Work item => The entries below should be set down again exactly, with every picture left out.

Object transformation records
###
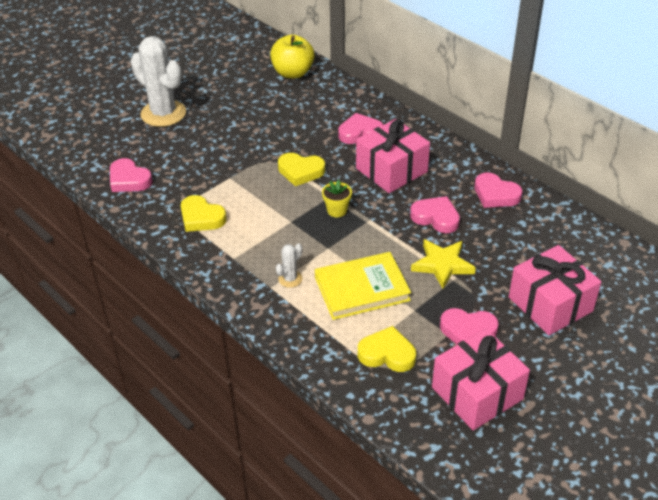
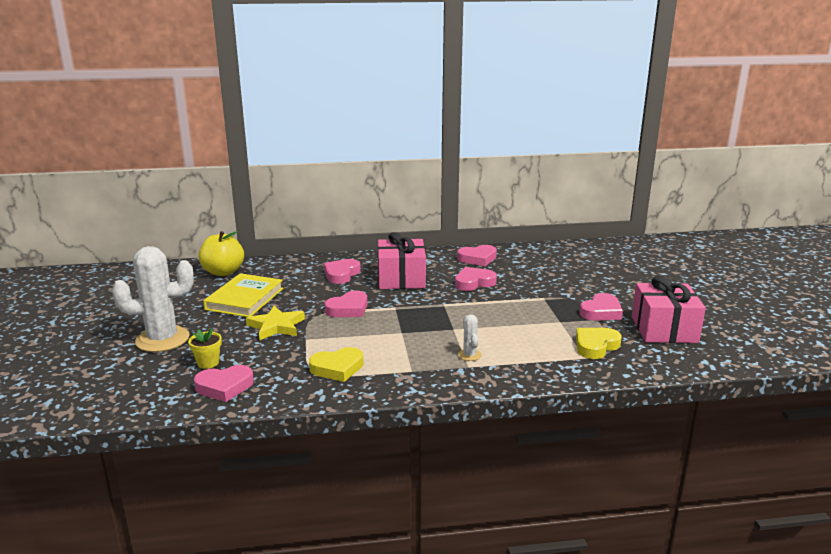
camera: 55 degrees left, 20 degrees down
yellow heart [278,153,325,186] -> pink heart [325,290,368,317]
yellow book [315,252,411,320] -> yellow book moved to [203,273,284,317]
yellow flower pot [322,180,352,217] -> yellow flower pot moved to [188,328,222,369]
yellow star [411,239,476,289] -> yellow star moved to [246,306,305,340]
pink gift [509,245,601,335] -> none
###
Solved exercise =>
camera: 55 degrees left, 20 degrees down
yellow heart [278,153,325,186] -> pink heart [325,290,368,317]
yellow book [315,252,411,320] -> yellow book moved to [203,273,284,317]
yellow flower pot [322,180,352,217] -> yellow flower pot moved to [188,328,222,369]
yellow star [411,239,476,289] -> yellow star moved to [246,306,305,340]
pink gift [509,245,601,335] -> none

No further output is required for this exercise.